Below are records; report how many of their lines contain the word "vase", giving only the number.

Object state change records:

┌──

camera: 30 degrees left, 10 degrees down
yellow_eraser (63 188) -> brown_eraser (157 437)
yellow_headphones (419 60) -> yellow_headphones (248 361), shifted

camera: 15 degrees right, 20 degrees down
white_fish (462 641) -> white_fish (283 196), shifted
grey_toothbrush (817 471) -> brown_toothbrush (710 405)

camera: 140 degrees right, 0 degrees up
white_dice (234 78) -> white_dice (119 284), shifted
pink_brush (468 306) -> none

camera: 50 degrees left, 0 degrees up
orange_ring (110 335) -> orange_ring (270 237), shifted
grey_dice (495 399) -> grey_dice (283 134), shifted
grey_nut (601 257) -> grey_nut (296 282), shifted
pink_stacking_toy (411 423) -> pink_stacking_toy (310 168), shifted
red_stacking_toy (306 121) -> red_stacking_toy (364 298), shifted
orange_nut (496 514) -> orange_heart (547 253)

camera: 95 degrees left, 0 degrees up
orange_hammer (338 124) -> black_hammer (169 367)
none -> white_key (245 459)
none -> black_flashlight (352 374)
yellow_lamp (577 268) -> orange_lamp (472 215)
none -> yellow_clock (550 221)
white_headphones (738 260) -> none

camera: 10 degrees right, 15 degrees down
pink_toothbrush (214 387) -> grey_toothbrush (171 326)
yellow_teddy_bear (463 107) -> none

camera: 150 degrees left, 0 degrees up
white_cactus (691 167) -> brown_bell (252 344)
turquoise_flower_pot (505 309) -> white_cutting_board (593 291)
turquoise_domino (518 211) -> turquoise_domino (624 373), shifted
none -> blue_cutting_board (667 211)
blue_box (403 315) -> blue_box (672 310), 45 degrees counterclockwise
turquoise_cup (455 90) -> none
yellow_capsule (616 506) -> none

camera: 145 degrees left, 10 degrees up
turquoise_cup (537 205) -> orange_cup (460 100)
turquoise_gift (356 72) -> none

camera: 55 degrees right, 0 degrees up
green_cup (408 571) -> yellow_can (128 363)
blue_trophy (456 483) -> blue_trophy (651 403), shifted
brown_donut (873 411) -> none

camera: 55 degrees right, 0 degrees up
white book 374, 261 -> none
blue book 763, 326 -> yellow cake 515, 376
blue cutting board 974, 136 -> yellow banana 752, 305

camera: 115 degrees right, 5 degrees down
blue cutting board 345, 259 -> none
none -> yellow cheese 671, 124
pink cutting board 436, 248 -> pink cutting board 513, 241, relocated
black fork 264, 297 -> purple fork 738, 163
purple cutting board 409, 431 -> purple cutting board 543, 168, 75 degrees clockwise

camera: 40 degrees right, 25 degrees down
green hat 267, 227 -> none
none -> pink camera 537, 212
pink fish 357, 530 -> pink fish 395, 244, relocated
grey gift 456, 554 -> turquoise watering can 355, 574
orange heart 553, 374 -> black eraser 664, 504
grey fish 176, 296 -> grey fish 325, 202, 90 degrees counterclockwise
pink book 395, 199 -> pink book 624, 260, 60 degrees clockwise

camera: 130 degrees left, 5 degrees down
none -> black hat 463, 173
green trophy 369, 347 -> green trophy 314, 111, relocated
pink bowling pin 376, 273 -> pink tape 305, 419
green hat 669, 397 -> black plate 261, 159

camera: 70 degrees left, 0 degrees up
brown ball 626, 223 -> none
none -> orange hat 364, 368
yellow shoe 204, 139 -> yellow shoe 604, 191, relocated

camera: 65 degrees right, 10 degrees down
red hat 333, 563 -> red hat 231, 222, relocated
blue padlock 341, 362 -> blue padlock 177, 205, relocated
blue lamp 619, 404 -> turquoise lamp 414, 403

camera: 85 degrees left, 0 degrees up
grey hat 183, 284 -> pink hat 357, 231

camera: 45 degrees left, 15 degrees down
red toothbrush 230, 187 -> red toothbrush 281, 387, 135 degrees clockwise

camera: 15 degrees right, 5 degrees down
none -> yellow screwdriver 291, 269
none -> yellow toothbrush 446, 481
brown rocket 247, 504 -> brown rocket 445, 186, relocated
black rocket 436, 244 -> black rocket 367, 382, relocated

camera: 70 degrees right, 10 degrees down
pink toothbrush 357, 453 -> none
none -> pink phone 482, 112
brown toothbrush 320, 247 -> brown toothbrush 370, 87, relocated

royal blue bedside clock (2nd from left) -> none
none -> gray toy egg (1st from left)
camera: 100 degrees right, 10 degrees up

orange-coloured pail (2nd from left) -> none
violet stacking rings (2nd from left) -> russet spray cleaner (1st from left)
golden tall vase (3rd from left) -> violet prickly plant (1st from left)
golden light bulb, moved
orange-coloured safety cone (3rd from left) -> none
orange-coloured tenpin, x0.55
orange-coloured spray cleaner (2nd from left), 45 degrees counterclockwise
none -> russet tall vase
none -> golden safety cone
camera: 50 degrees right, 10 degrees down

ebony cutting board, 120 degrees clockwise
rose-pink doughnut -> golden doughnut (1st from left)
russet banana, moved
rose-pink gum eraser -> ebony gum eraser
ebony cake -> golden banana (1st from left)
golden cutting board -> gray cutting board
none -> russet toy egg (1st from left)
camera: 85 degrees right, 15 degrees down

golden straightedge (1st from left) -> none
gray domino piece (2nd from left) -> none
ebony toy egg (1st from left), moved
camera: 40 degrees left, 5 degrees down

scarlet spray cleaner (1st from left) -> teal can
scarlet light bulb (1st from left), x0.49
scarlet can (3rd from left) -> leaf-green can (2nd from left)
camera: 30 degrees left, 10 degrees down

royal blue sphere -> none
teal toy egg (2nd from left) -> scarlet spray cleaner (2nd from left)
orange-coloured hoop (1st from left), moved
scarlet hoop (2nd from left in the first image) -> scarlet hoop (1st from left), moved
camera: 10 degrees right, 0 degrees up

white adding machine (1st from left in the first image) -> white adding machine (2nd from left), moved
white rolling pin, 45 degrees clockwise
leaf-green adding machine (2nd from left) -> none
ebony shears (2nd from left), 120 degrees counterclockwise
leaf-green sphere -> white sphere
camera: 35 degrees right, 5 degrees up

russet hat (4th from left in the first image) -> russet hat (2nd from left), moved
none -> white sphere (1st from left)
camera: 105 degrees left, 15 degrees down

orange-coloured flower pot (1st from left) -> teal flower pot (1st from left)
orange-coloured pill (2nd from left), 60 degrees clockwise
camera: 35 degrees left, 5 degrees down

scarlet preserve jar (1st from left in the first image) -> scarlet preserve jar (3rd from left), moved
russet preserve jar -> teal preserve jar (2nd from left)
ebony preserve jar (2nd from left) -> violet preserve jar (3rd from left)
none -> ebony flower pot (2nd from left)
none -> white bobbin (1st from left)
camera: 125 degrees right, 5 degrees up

└──

• Exercise output:
2